▶ **What you need to do**
Display each line of the items below that contains the string "bright".

○ ○ ○ ○

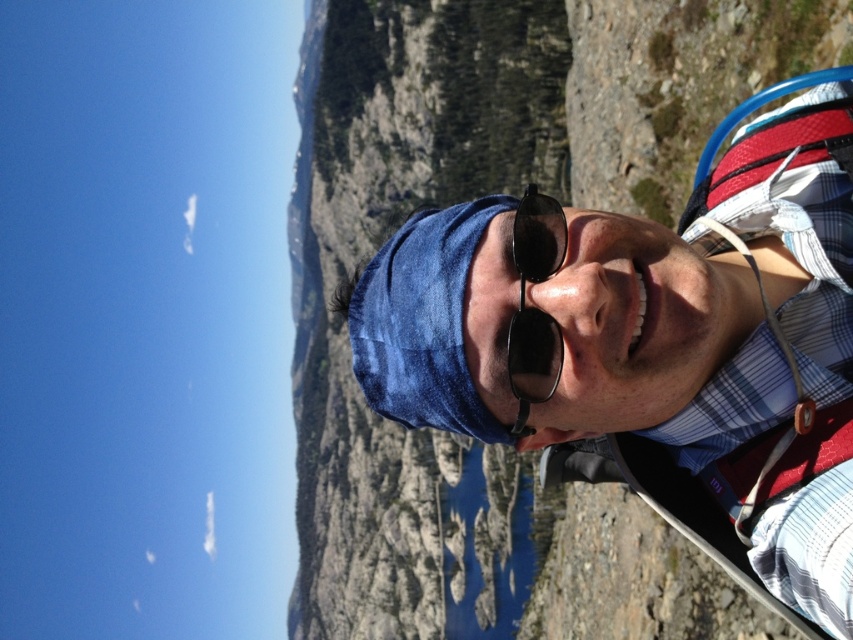
Who is taller, black reflective sunglasses at center or white fabric strap at right?

black reflective sunglasses at center is taller.

Describe the element at coordinates (532, 307) in the screenshot. I see `black reflective sunglasses at center` at that location.

Locate an element on the screen. The image size is (853, 640). black reflective sunglasses at center is located at coordinates (532, 307).

Which is more to the right, blue denim bandana at center or white fabric strap at right?

From the viewer's perspective, white fabric strap at right appears more on the right side.

Which is more to the left, blue denim bandana at center or white fabric strap at right?

blue denim bandana at center is more to the left.

Identify the location of blue denim bandana at center. This screenshot has width=853, height=640. coord(471,196).

Looking at this image, which is more to the right, blue denim bandana at center or black reflective sunglasses at center?

From the viewer's perspective, black reflective sunglasses at center appears more on the right side.

Does blue denim bandana at center have a lesser height compared to black reflective sunglasses at center?

No, blue denim bandana at center is not shorter than black reflective sunglasses at center.

What do you see at coordinates (471, 196) in the screenshot? I see `blue denim bandana at center` at bounding box center [471, 196].

Find the location of a particular element. blue denim bandana at center is located at coordinates (471, 196).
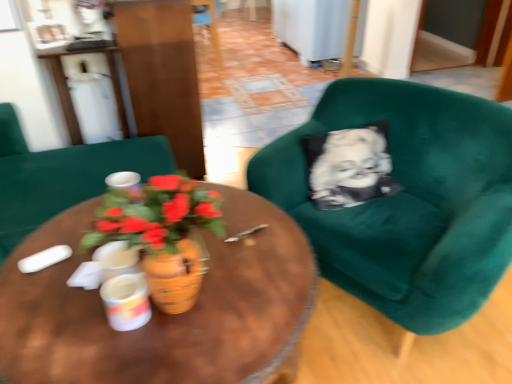
Where is `vacant area in front of terracotta pot at center`? The height and width of the screenshot is (384, 512). vacant area in front of terracotta pot at center is located at coordinates (161, 364).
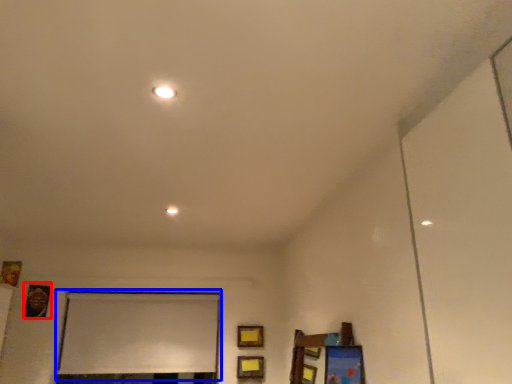
Question: Which of the following is the farthest to the observer, picture frame (highlighted by a red box) or window screen (highlighted by a blue box)?

Choices:
 (A) picture frame
 (B) window screen

Answer: (B)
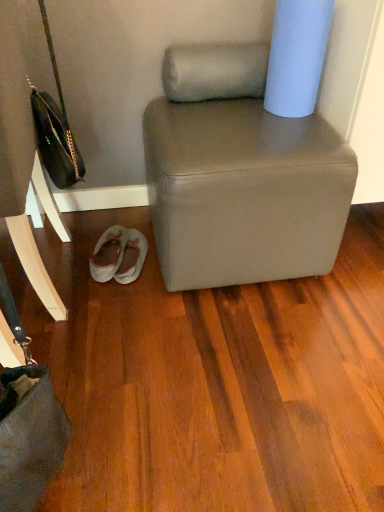
This screenshot has width=384, height=512. What are the coordinates of `free point behind light gray suede slippers at lower left` in the screenshot? It's located at [x=114, y=220].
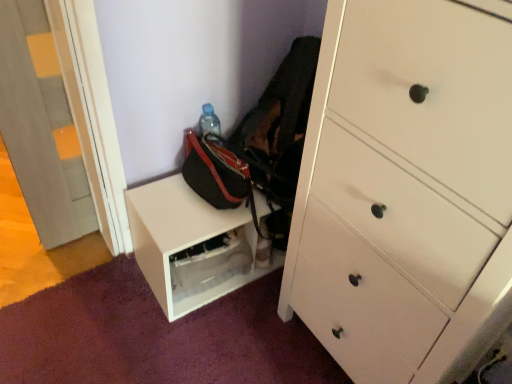
Question: From a real-world perspective, is black fabric messenger bag at lower center beneath matte gray door at left?

Choices:
 (A) yes
 (B) no

Answer: (A)

Question: Is black fabric messenger bag at lower center far from matte gray door at left?

Choices:
 (A) no
 (B) yes

Answer: (A)

Question: Considering the relative sizes of black fabric messenger bag at lower center and matte gray door at left in the image provided, is black fabric messenger bag at lower center smaller than matte gray door at left?

Choices:
 (A) no
 (B) yes

Answer: (A)

Question: Can you confirm if black fabric messenger bag at lower center is wider than matte gray door at left?

Choices:
 (A) yes
 (B) no

Answer: (A)

Question: Is black fabric messenger bag at lower center shorter than matte gray door at left?

Choices:
 (A) no
 (B) yes

Answer: (B)

Question: Does black fabric messenger bag at lower center have a larger size compared to matte gray door at left?

Choices:
 (A) yes
 (B) no

Answer: (A)

Question: From a real-world perspective, is white wood chest of drawers at right under black fabric messenger bag at lower center?

Choices:
 (A) yes
 (B) no

Answer: (B)

Question: Does white wood chest of drawers at right appear on the right side of black fabric messenger bag at lower center?

Choices:
 (A) no
 (B) yes

Answer: (B)

Question: From a real-world perspective, is white wood chest of drawers at right located higher than black fabric messenger bag at lower center?

Choices:
 (A) no
 (B) yes

Answer: (B)

Question: Does white wood chest of drawers at right have a lesser width compared to black fabric messenger bag at lower center?

Choices:
 (A) yes
 (B) no

Answer: (B)

Question: Does white wood chest of drawers at right appear on the left side of black fabric messenger bag at lower center?

Choices:
 (A) no
 (B) yes

Answer: (A)

Question: From the image's perspective, is white wood chest of drawers at right under black fabric messenger bag at lower center?

Choices:
 (A) no
 (B) yes

Answer: (B)

Question: Can you confirm if black fabric messenger bag at lower center is bigger than white matte shelf at lower center?

Choices:
 (A) no
 (B) yes

Answer: (B)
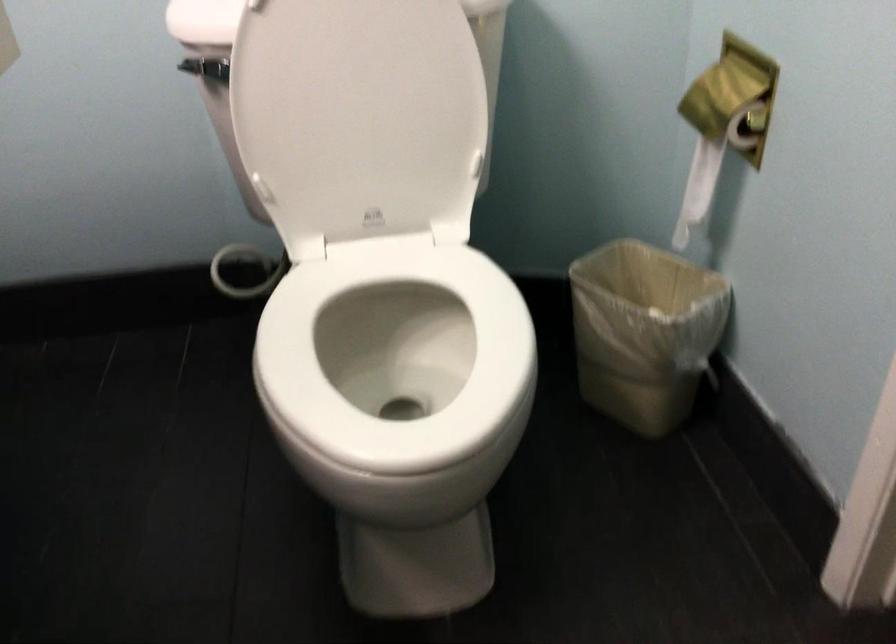
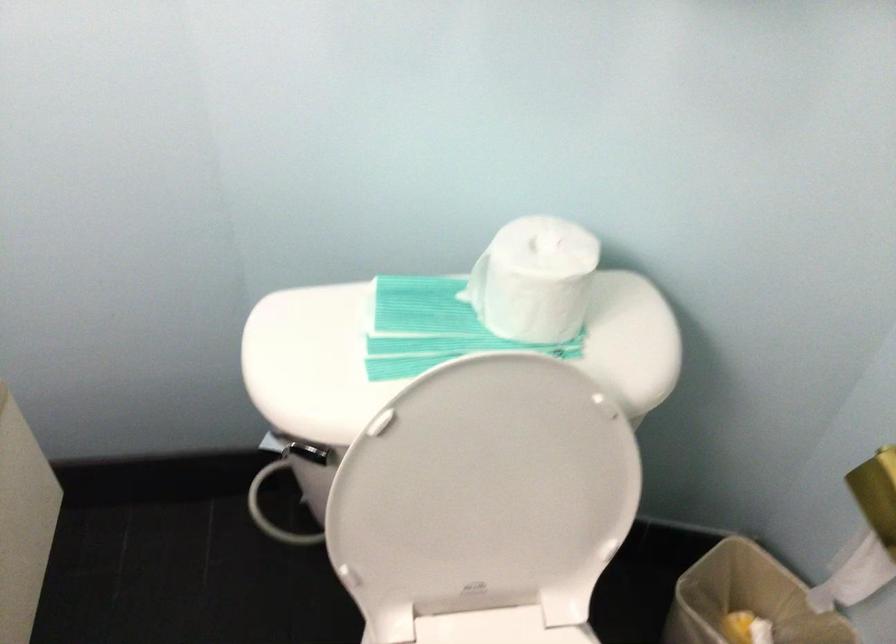
Find the pixel in the second image that matches pixel 356 88 in the first image.

(486, 496)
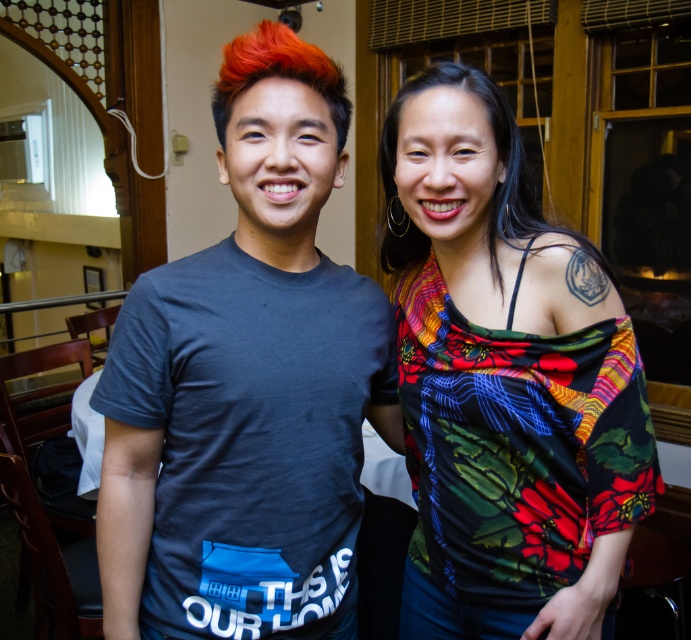
You are standing in a room with two people. There is a point at coordinates (498, 157). What object is located at that point?

The point at coordinates (498, 157) indicates black silky hair at upper right.

You are a photographer setting up for a group photo. You need to position the black silky hair at upper right and the bright orange hair at center so that they are aligned horizontally. Based on their current positions, which direction should you move one of them to achieve this alignment?

The black silky hair at upper right is currently located below the bright orange hair at center. To align them horizontally, you should move the black silky hair at upper right upwards or move the bright orange hair at center downwards.

What is the location of the floral print top at center in the image?

The floral print top at center is located at point (504,380).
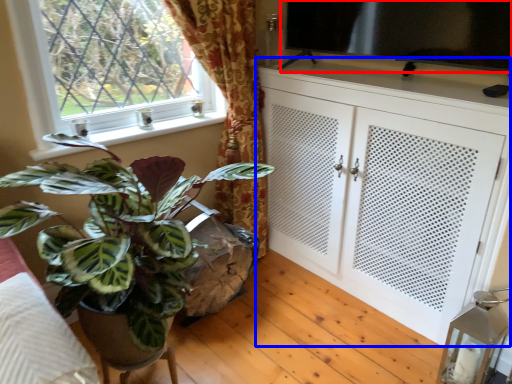
Question: Which point is further to the camera, window screen (highlighted by a red box) or cabinetry (highlighted by a blue box)?

Choices:
 (A) window screen
 (B) cabinetry

Answer: (A)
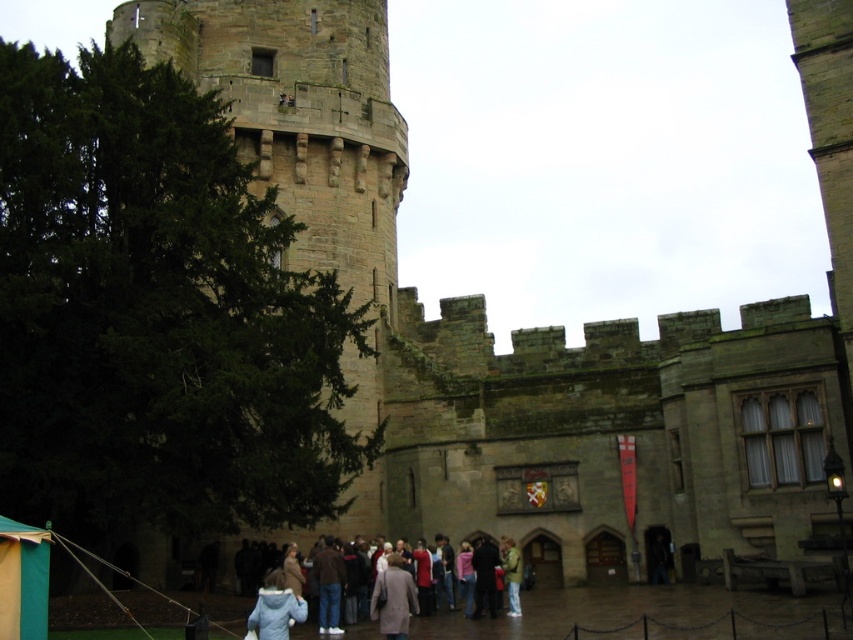
Which of these two, brown stone tower at left or light blue denim jacket at lower center, stands taller?

With more height is brown stone tower at left.

Is brown stone tower at left bigger than light blue denim jacket at lower center?

Correct, brown stone tower at left is larger in size than light blue denim jacket at lower center.

The width and height of the screenshot is (853, 640). Describe the element at coordinates (300, 116) in the screenshot. I see `brown stone tower at left` at that location.

This screenshot has height=640, width=853. In order to click on brown stone tower at left in this screenshot , I will do `click(300, 116)`.

Is brown stone tower at left to the right of light brown leather jacket at center from the viewer's perspective?

No, brown stone tower at left is not to the right of light brown leather jacket at center.

Who is taller, brown stone tower at left or light brown leather jacket at center?

brown stone tower at left is taller.

Which is in front, point (111, 35) or point (508, 552)?

Point (508, 552) is more forward.

You are a GUI agent. You are given a task and a screenshot of the screen. Output one action in this format:
    pyautogui.click(x=<x>, y=<y>)
    Task: Click on the brown stone tower at left
    This screenshot has width=853, height=640.
    Given the screenshot: What is the action you would take?
    pyautogui.click(x=300, y=116)

Is light blue denim jacket at lower center positioned at the back of light gray wool coat at center?

No, it is not.

Where is `light blue denim jacket at lower center`? light blue denim jacket at lower center is located at coordinates (405, 609).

○ ○ ○ ○

▶ **Result**
You are a photographer setting up for a group photo. You need to position the black silky hair at upper right and the bright orange hair at center so that they are aligned horizontally. Based on their current positions, which direction should you move one of them to achieve this alignment?
The black silky hair at upper right is currently located below the bright orange hair at center. To align them horizontally, you should move the black silky hair at upper right upwards or move the bright orange hair at center downwards.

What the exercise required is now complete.